§ WORK INSTRUCTION:
Please return only the lines from the one with "in_second: [254, 349]" through the final line of the data, unchanged, with pictures omitted.

Segment Open

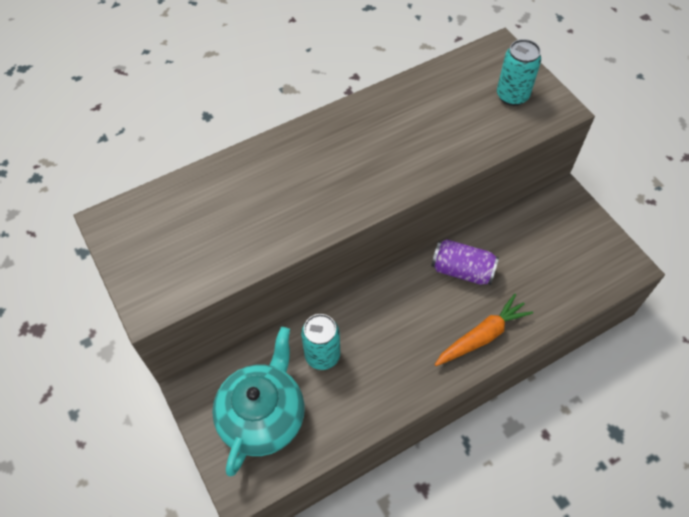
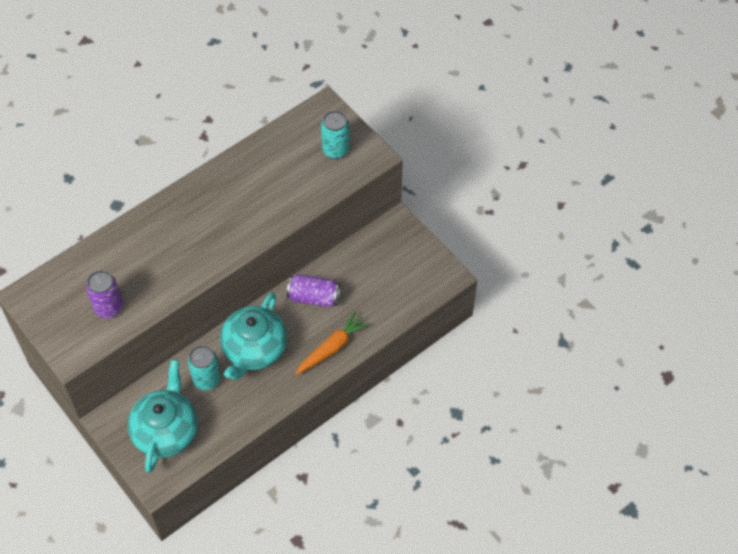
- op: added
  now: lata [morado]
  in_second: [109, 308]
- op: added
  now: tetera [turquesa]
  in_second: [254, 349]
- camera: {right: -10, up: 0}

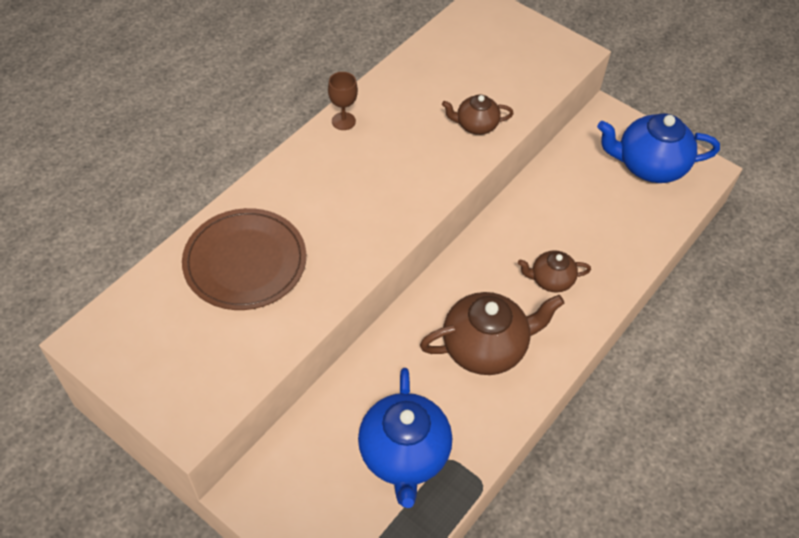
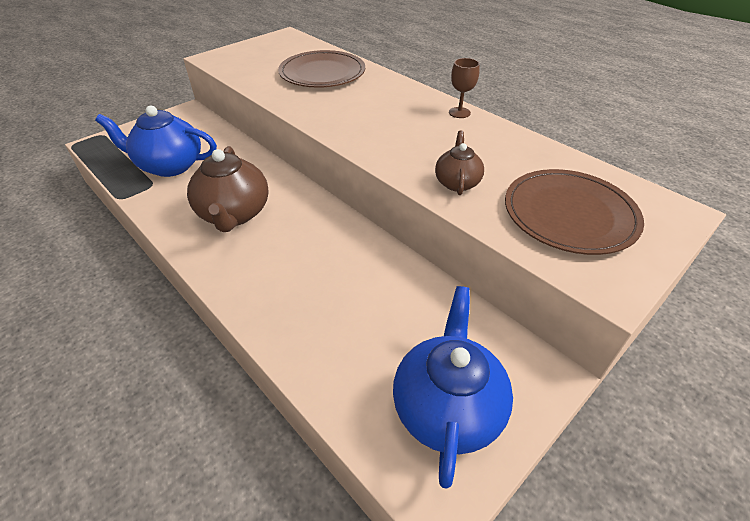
- op: removed
  was: tetera [marrón]
  in_first: [551, 280]
- op: added
  now: plato [marrón]
  in_second: [569, 214]
- camera: {right: 100, up: -10}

Segment Closed

§ REPLY:
  in_second: [254, 349]
- camera: {right: -10, up: 0}

- op: removed
  was: tetera [marrón]
  in_first: [551, 280]
- op: added
  now: plato [marrón]
  in_second: [569, 214]
- camera: {right: 100, up: -10}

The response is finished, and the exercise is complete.